Each line of the data that mentions the string "diode" needs to be identified and copied.

--- Records for the task ---

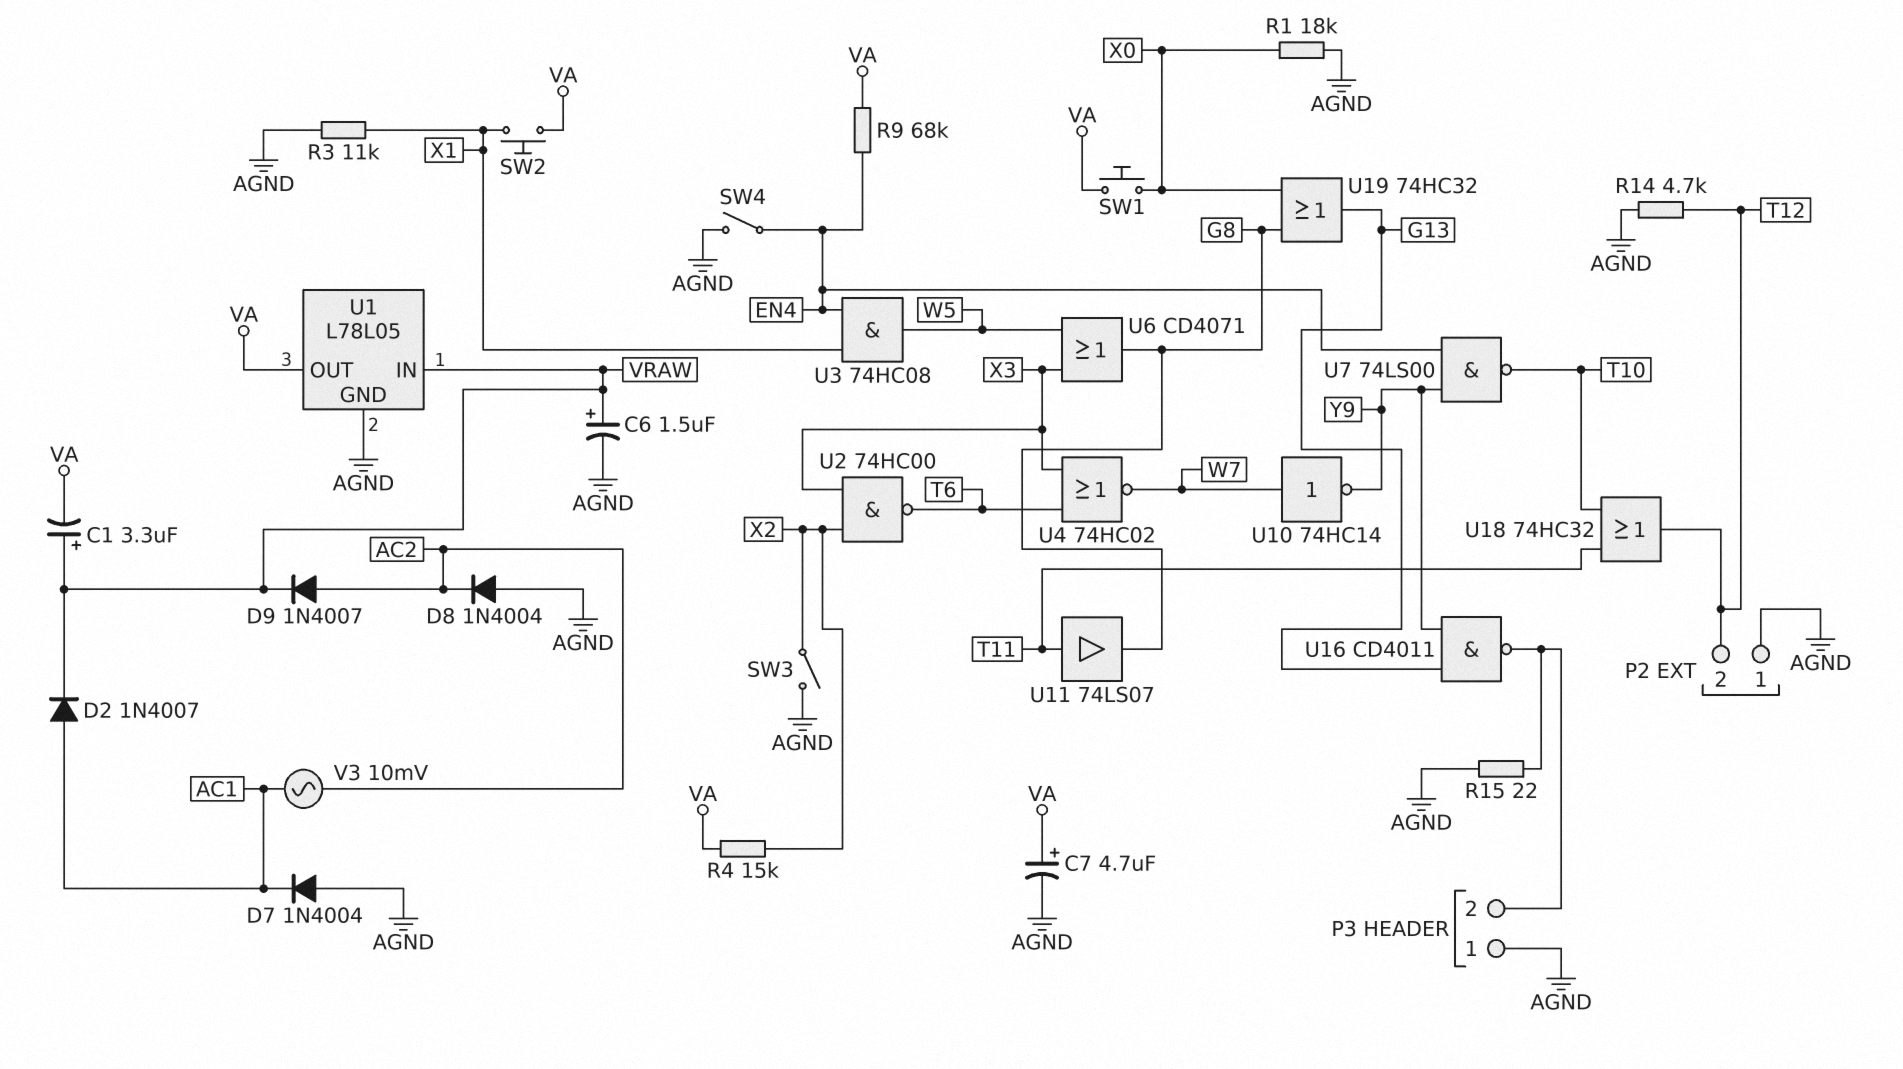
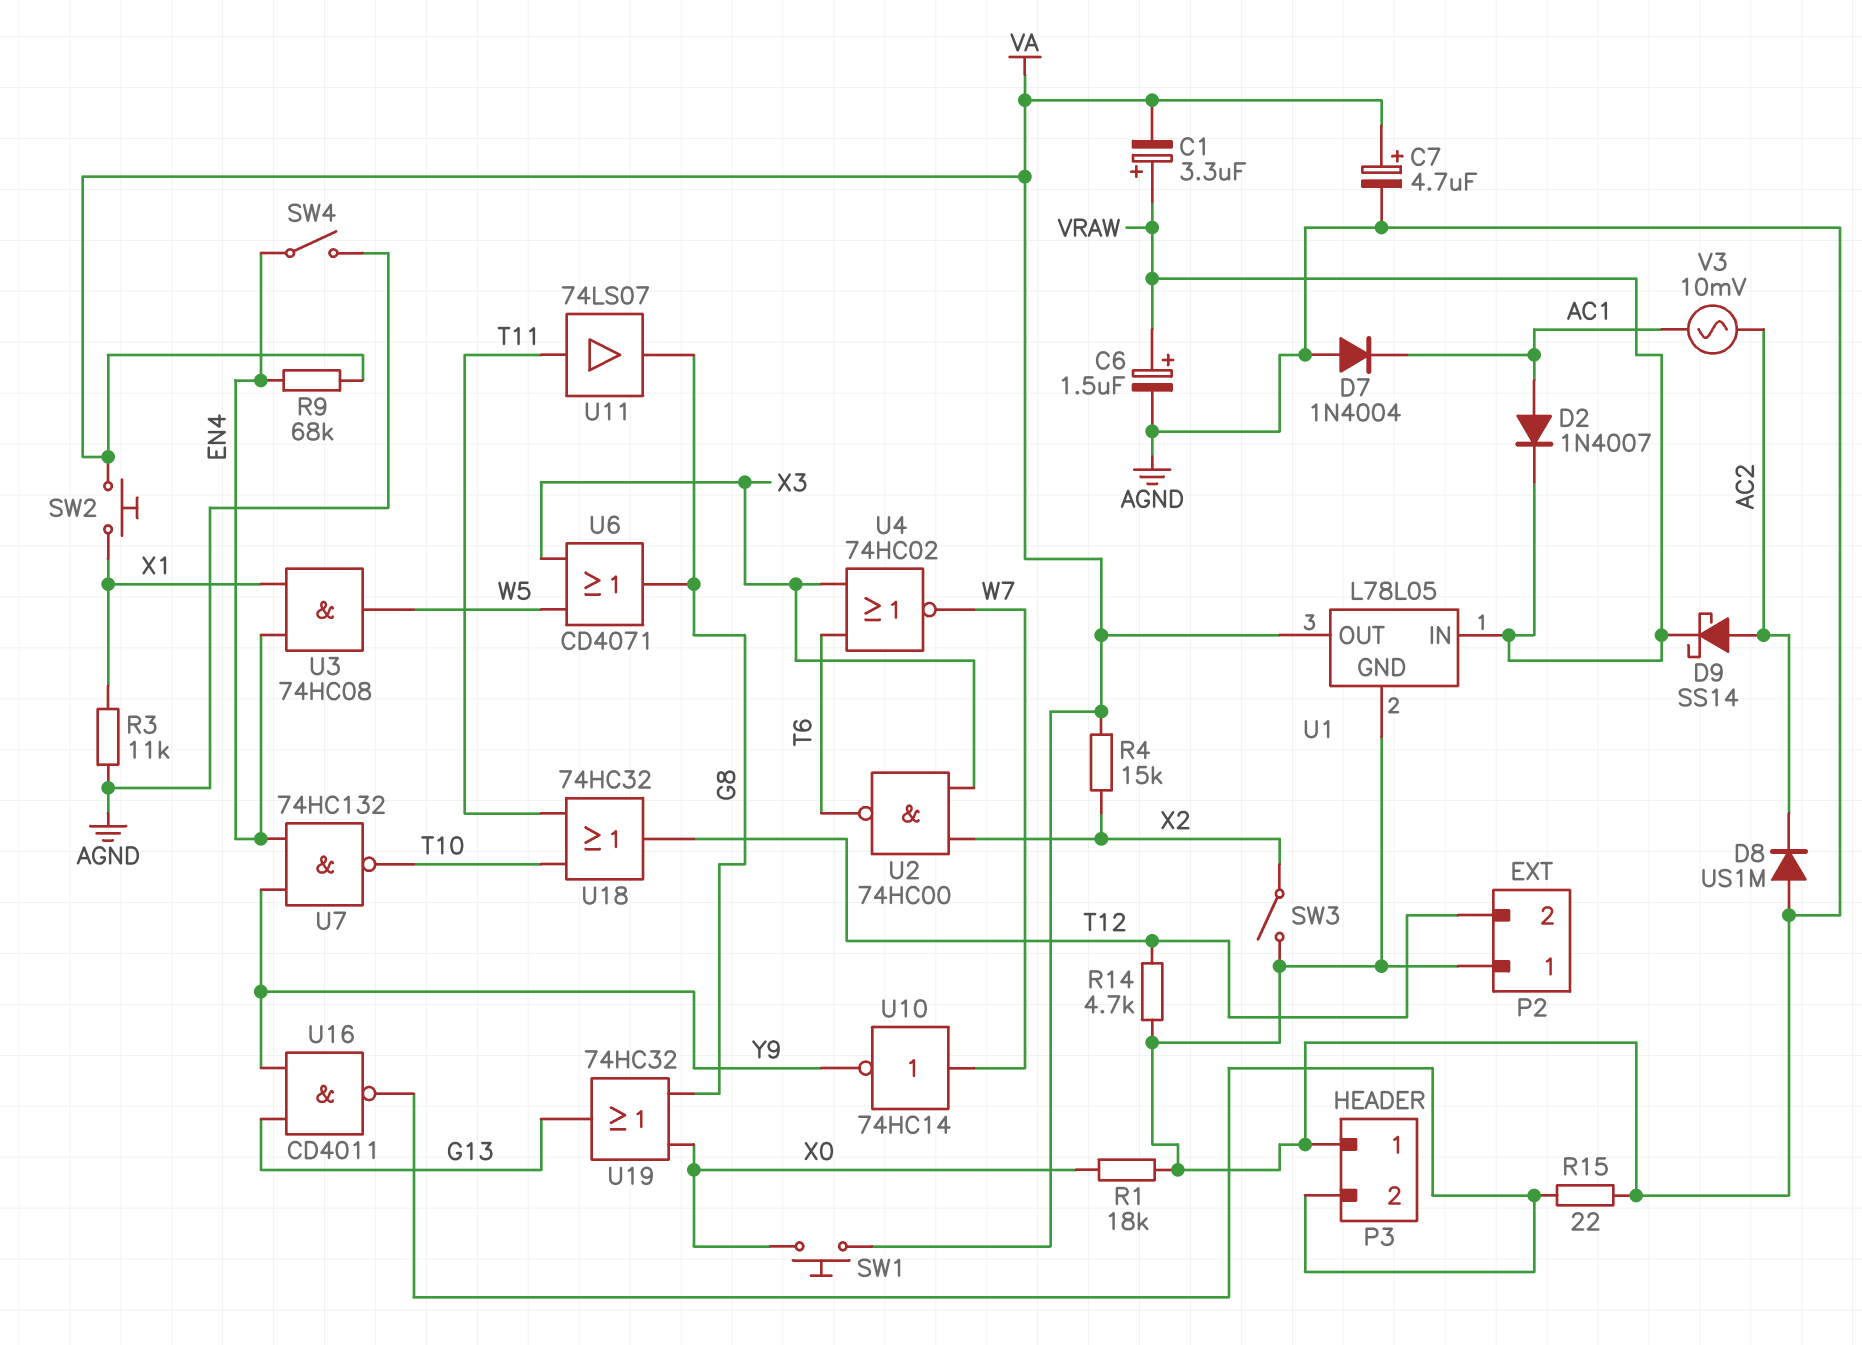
D8: diode 1N4004 (A AGND, K AC2) -> diode US1M (A AGND, K AC2)
D9: diode 1N4007 (A AC2, K VRAW) -> schottky SS14 (A AC2, K VRAW)
U7: NAND 74LS00 (in EN4, in Y9, out T10) -> NAND 74HC132 (in EN4, in Y9, out T10)

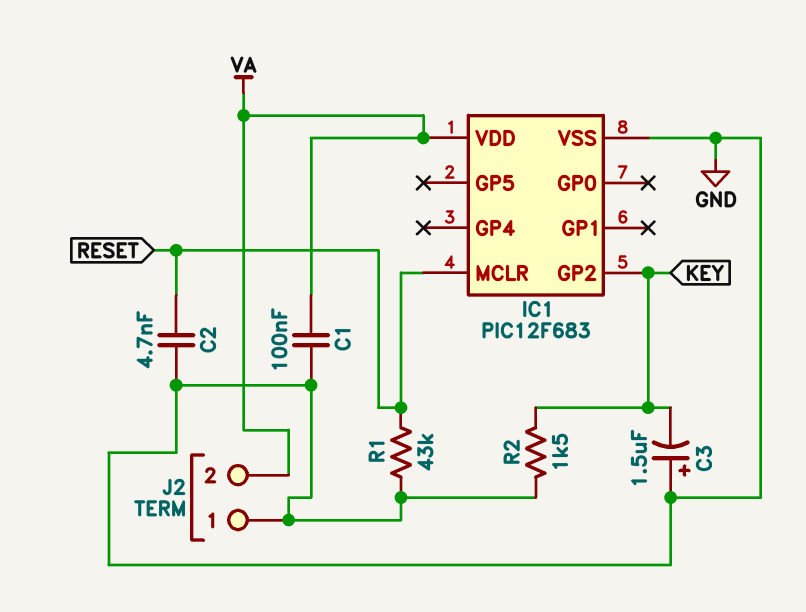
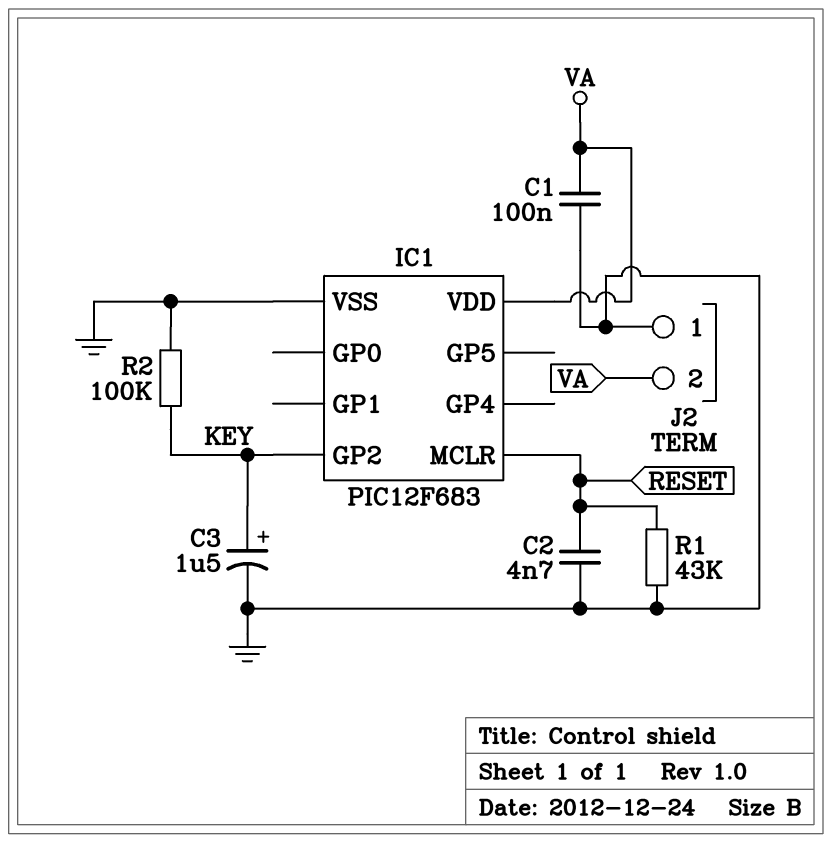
C3: 1.5uF (plus GND, minus KEY) -> 1.5uF (plus KEY, minus GND)
R2: 1.5k (GND, KEY) -> 100k (GND, KEY)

---

**Exercise output:**
D8: diode 1N4004 (A AGND, K AC2) -> diode US1M (A AGND, K AC2)
D9: diode 1N4007 (A AC2, K VRAW) -> schottky SS14 (A AC2, K VRAW)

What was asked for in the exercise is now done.